→ Dataset excerpts
+++

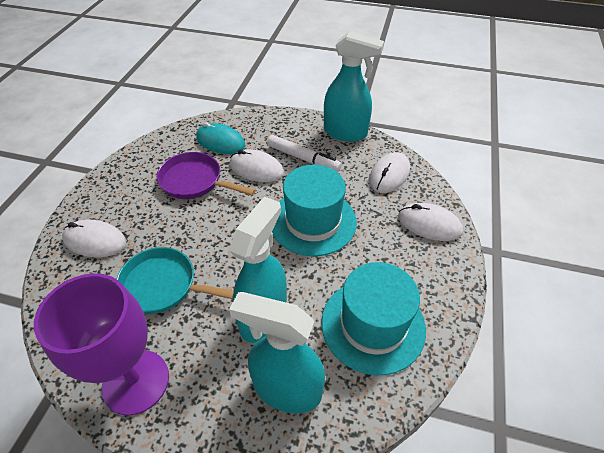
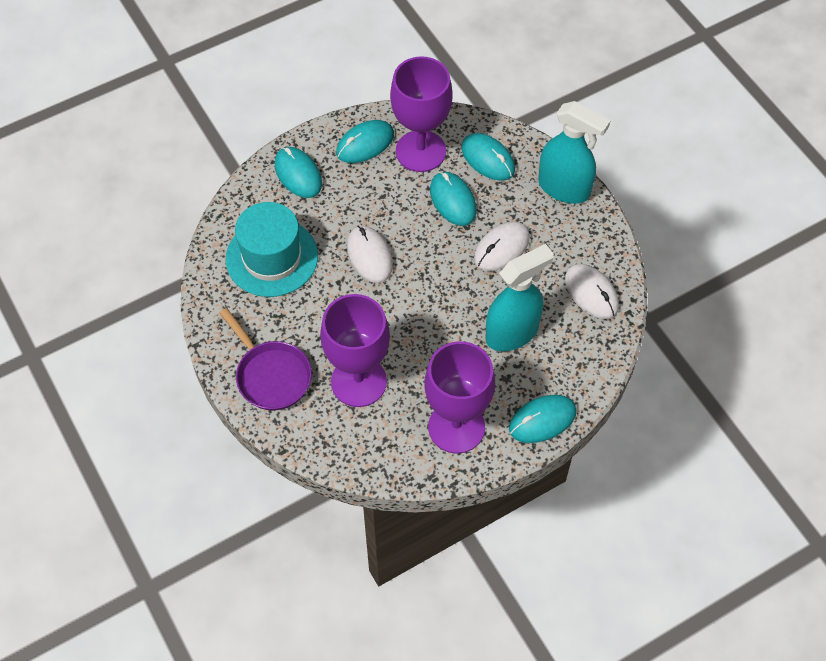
purple goblet: [34,273,169,416] = 1 -> [320,294,390,407] [390,56,453,172] [424,341,495,453] = 3
turquoise hat: [272,165,357,256] [321,262,426,376] = 2 -> [226,202,318,297] = 1
turquoise mouse: [196,122,245,154] = 1 -> [274,147,322,198] [336,120,394,163] [430,172,477,226] [461,133,515,181] [509,395,576,443] = 5
turquoise pan: [117,247,234,314] = 1 -> none = 0
turquoise spray bottle: [229,197,287,343] [229,292,325,413] [324,31,384,142] = 3 -> [486,244,554,351] [538,101,611,204] = 2
white marker: [267,135,342,172] = 1 -> none = 0
white mouse: [62,220,126,257] [230,150,284,182] [369,152,410,193] [398,203,463,241] = 4 -> [347,226,393,283] [474,222,530,271] [565,264,619,319] = 3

+++

→ Activity
Write out all the entries again, word for word, and print no images.

→ Answer box
purple goblet: [34,273,169,416] = 1 -> [320,294,390,407] [390,56,453,172] [424,341,495,453] = 3
turquoise hat: [272,165,357,256] [321,262,426,376] = 2 -> [226,202,318,297] = 1
turquoise mouse: [196,122,245,154] = 1 -> [274,147,322,198] [336,120,394,163] [430,172,477,226] [461,133,515,181] [509,395,576,443] = 5
turquoise pan: [117,247,234,314] = 1 -> none = 0
turquoise spray bottle: [229,197,287,343] [229,292,325,413] [324,31,384,142] = 3 -> [486,244,554,351] [538,101,611,204] = 2
white marker: [267,135,342,172] = 1 -> none = 0
white mouse: [62,220,126,257] [230,150,284,182] [369,152,410,193] [398,203,463,241] = 4 -> [347,226,393,283] [474,222,530,271] [565,264,619,319] = 3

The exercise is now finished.